▸ PROBLEM DETAILS:
Repeat the records in full. No pictures belong in the copy.

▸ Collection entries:
↓↓↓

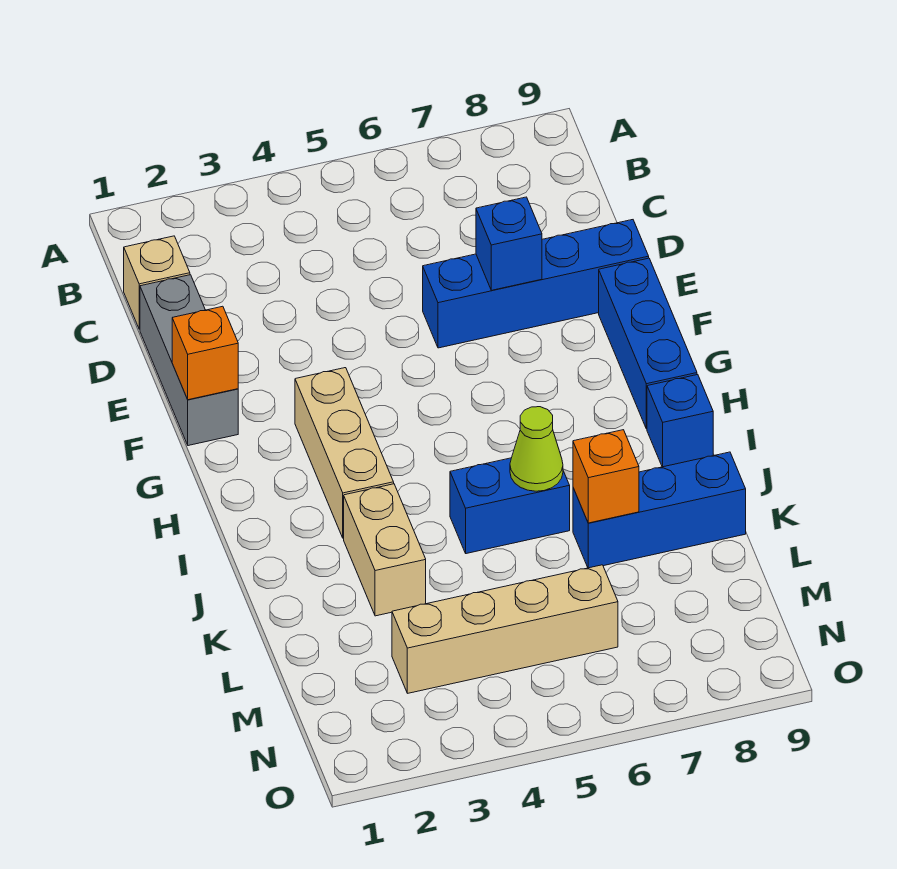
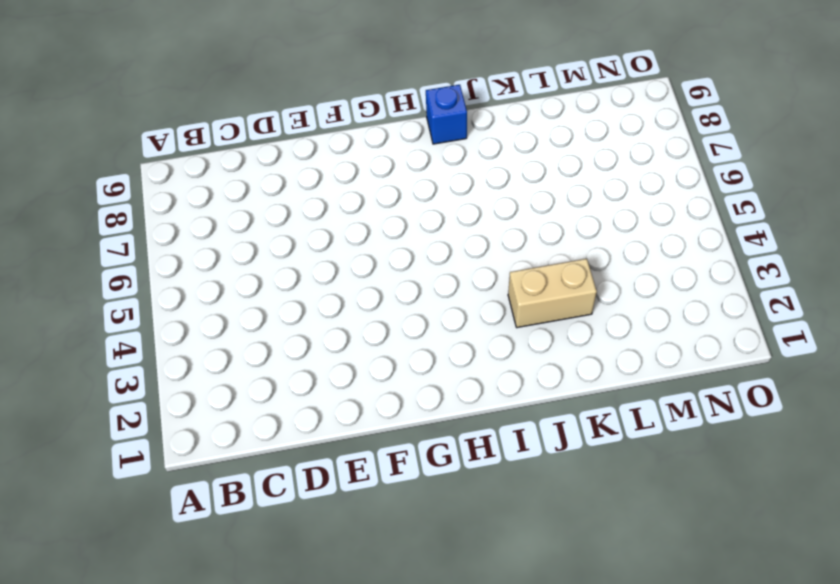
none -> tan brick C1 level 1
none -> grey brick D1:F1 level 1
none -> blue brick E6:E9 level 1

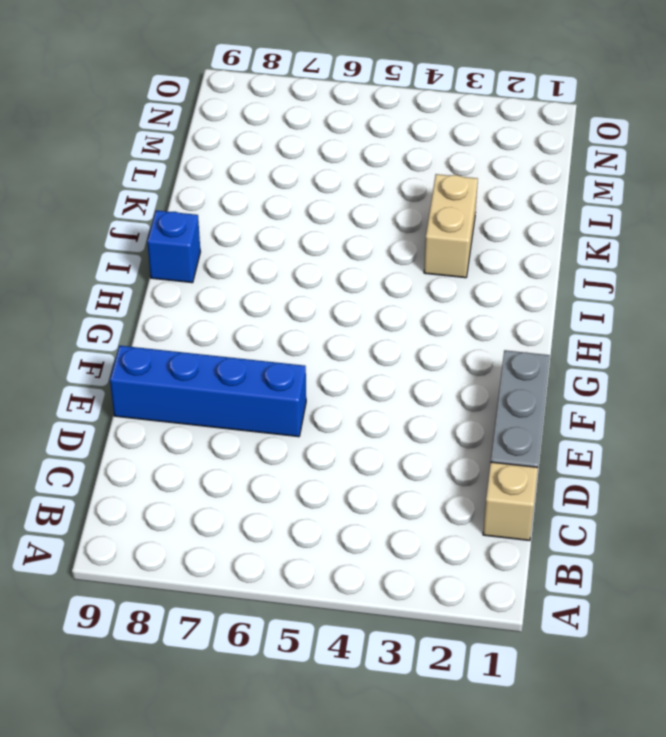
none -> blue brick F9:H9 level 1
none -> tan brick G3:I3 level 1
none -> blue brick J5:J6 level 1

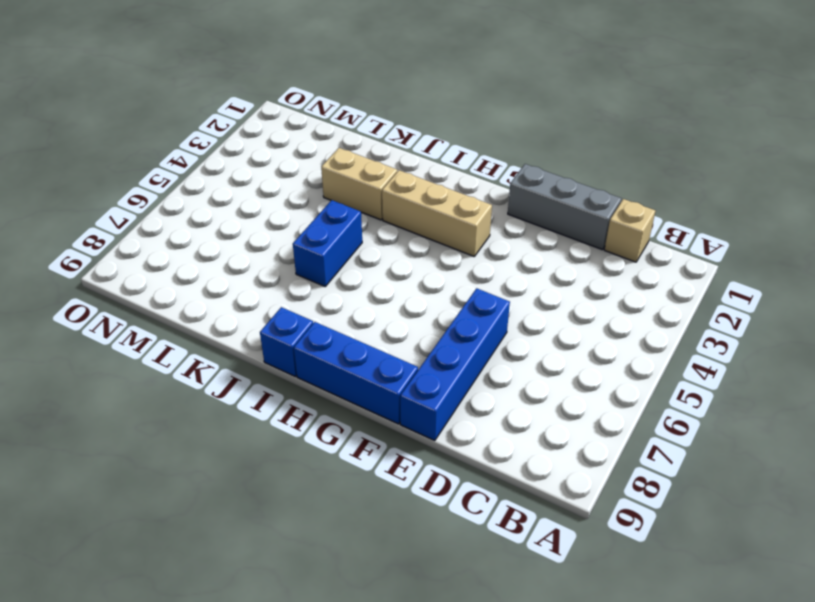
none -> blue brick K7:K9 level 1
none -> tan brick M3:M6 level 1
none -> blue brick E7 level 2

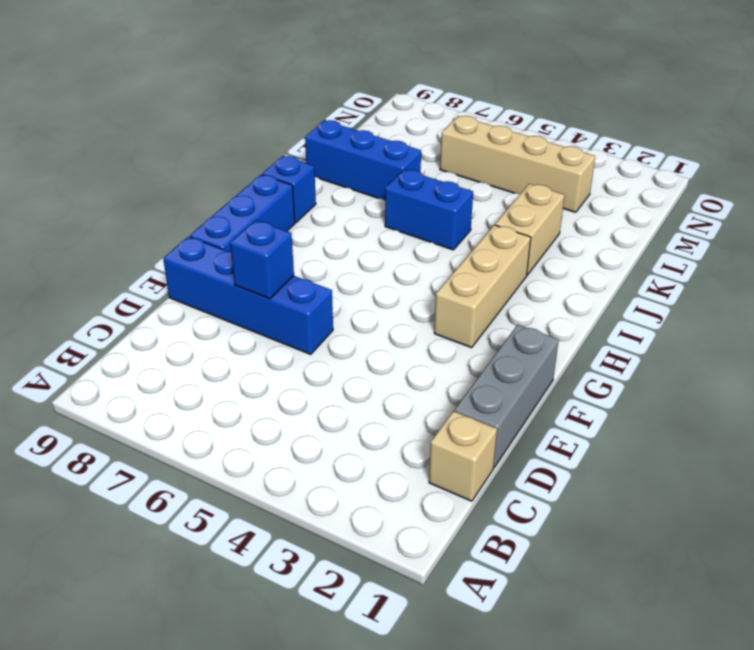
none -> orange brick F1 level 2
none -> lime cone J6 level 2
none -> orange brick K7 level 2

↑↑↑

▸ EXERCISE SOLUTION:
none -> tan brick C1 level 1
none -> grey brick D1:F1 level 1
none -> blue brick E6:E9 level 1

none -> blue brick F9:H9 level 1
none -> tan brick G3:I3 level 1
none -> blue brick J5:J6 level 1

none -> blue brick K7:K9 level 1
none -> tan brick M3:M6 level 1
none -> blue brick E7 level 2

none -> orange brick F1 level 2
none -> lime cone J6 level 2
none -> orange brick K7 level 2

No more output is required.